>> begin ENTRIES SUPPLIED
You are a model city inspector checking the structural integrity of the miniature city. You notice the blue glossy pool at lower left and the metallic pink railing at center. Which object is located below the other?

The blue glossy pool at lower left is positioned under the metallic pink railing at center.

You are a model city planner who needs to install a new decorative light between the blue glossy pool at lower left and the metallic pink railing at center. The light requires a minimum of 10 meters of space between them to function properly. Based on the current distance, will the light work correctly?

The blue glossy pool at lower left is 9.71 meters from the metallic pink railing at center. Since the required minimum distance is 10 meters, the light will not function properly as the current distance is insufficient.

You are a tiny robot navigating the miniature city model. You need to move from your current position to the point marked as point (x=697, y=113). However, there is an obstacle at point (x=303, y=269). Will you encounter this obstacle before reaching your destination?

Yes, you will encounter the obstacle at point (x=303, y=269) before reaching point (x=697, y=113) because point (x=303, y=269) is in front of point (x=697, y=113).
>> end ENTRIES SUPPLIED
>> begin ENTRIES SUPPLIED
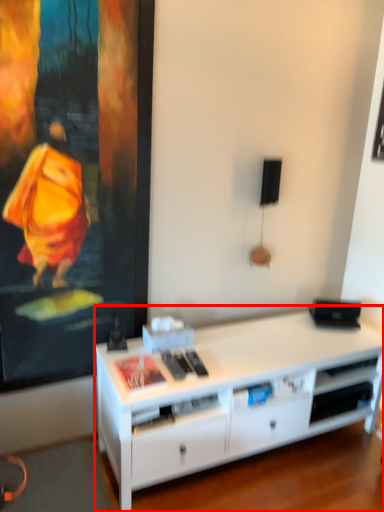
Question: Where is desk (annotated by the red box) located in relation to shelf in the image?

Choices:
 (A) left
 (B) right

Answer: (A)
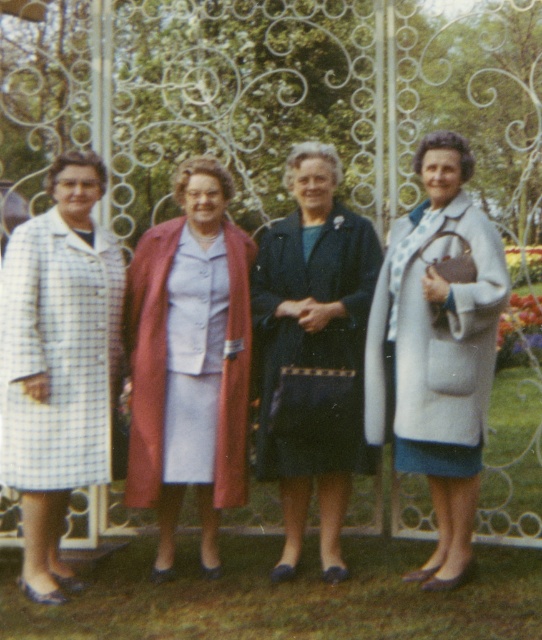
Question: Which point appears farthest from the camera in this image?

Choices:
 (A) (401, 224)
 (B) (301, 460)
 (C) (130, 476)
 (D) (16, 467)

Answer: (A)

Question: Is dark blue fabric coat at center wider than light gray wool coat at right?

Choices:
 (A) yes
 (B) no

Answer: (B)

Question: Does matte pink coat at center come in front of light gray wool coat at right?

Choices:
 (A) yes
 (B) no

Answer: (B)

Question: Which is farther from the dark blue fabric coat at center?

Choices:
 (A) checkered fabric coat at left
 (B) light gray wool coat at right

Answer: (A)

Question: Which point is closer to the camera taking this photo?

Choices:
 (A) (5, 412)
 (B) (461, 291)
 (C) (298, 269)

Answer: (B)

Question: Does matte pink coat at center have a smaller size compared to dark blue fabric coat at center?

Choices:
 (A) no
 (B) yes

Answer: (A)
>> end ENTRIES SUPPLIED
- [STATED TASK]
Copy out the lines above, from the one containing "The blue glossy pool at lower left is positioned" down to the one containing "You are a tiny", keeping both of those lines.

- [EXERCISE SOLUTION]
The blue glossy pool at lower left is positioned under the metallic pink railing at center.

You are a model city planner who needs to install a new decorative light between the blue glossy pool at lower left and the metallic pink railing at center. The light requires a minimum of 10 meters of space between them to function properly. Based on the current distance, will the light work correctly?

The blue glossy pool at lower left is 9.71 meters from the metallic pink railing at center. Since the required minimum distance is 10 meters, the light will not function properly as the current distance is insufficient.

You are a tiny robot navigating the miniature city model. You need to move from your current position to the point marked as point (x=697, y=113). However, there is an obstacle at point (x=303, y=269). Will you encounter this obstacle before reaching your destination?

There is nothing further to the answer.